**EXERCISE BRIEF**
Give every entry again precisely as it appears.

**INFORMATION GIVEN**
----

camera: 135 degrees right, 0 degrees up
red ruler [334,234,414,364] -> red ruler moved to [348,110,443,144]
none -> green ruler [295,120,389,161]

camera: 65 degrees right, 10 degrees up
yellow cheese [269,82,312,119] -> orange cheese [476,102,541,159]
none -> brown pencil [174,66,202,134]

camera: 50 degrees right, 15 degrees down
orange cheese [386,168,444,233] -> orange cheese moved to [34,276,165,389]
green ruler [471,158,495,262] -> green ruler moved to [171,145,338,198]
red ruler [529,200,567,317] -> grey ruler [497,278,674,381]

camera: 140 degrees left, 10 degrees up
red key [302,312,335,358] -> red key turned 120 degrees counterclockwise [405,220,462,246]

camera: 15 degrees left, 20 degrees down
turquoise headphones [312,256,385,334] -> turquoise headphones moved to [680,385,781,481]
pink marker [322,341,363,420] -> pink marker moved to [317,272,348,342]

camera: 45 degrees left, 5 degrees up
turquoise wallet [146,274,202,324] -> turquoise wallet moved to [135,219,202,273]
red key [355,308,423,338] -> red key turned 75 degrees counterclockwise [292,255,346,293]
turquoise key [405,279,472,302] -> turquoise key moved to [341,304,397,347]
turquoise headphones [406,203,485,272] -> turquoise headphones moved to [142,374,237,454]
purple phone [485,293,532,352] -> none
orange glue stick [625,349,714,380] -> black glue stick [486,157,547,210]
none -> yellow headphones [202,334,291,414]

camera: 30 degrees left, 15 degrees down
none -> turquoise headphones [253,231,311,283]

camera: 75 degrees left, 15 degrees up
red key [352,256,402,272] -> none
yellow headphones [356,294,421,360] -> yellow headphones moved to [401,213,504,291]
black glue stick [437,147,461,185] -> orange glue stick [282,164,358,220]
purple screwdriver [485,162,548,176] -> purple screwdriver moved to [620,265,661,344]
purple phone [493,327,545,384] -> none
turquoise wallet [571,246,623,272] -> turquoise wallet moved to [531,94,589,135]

----

**ANSWER FOR THIS EXERCISE**
camera: 135 degrees right, 0 degrees up
red ruler [334,234,414,364] -> red ruler moved to [348,110,443,144]
none -> green ruler [295,120,389,161]

camera: 65 degrees right, 10 degrees up
yellow cheese [269,82,312,119] -> orange cheese [476,102,541,159]
none -> brown pencil [174,66,202,134]

camera: 50 degrees right, 15 degrees down
orange cheese [386,168,444,233] -> orange cheese moved to [34,276,165,389]
green ruler [471,158,495,262] -> green ruler moved to [171,145,338,198]
red ruler [529,200,567,317] -> grey ruler [497,278,674,381]

camera: 140 degrees left, 10 degrees up
red key [302,312,335,358] -> red key turned 120 degrees counterclockwise [405,220,462,246]

camera: 15 degrees left, 20 degrees down
turquoise headphones [312,256,385,334] -> turquoise headphones moved to [680,385,781,481]
pink marker [322,341,363,420] -> pink marker moved to [317,272,348,342]

camera: 45 degrees left, 5 degrees up
turquoise wallet [146,274,202,324] -> turquoise wallet moved to [135,219,202,273]
red key [355,308,423,338] -> red key turned 75 degrees counterclockwise [292,255,346,293]
turquoise key [405,279,472,302] -> turquoise key moved to [341,304,397,347]
turquoise headphones [406,203,485,272] -> turquoise headphones moved to [142,374,237,454]
purple phone [485,293,532,352] -> none
orange glue stick [625,349,714,380] -> black glue stick [486,157,547,210]
none -> yellow headphones [202,334,291,414]

camera: 30 degrees left, 15 degrees down
none -> turquoise headphones [253,231,311,283]

camera: 75 degrees left, 15 degrees up
red key [352,256,402,272] -> none
yellow headphones [356,294,421,360] -> yellow headphones moved to [401,213,504,291]
black glue stick [437,147,461,185] -> orange glue stick [282,164,358,220]
purple screwdriver [485,162,548,176] -> purple screwdriver moved to [620,265,661,344]
purple phone [493,327,545,384] -> none
turquoise wallet [571,246,623,272] -> turquoise wallet moved to [531,94,589,135]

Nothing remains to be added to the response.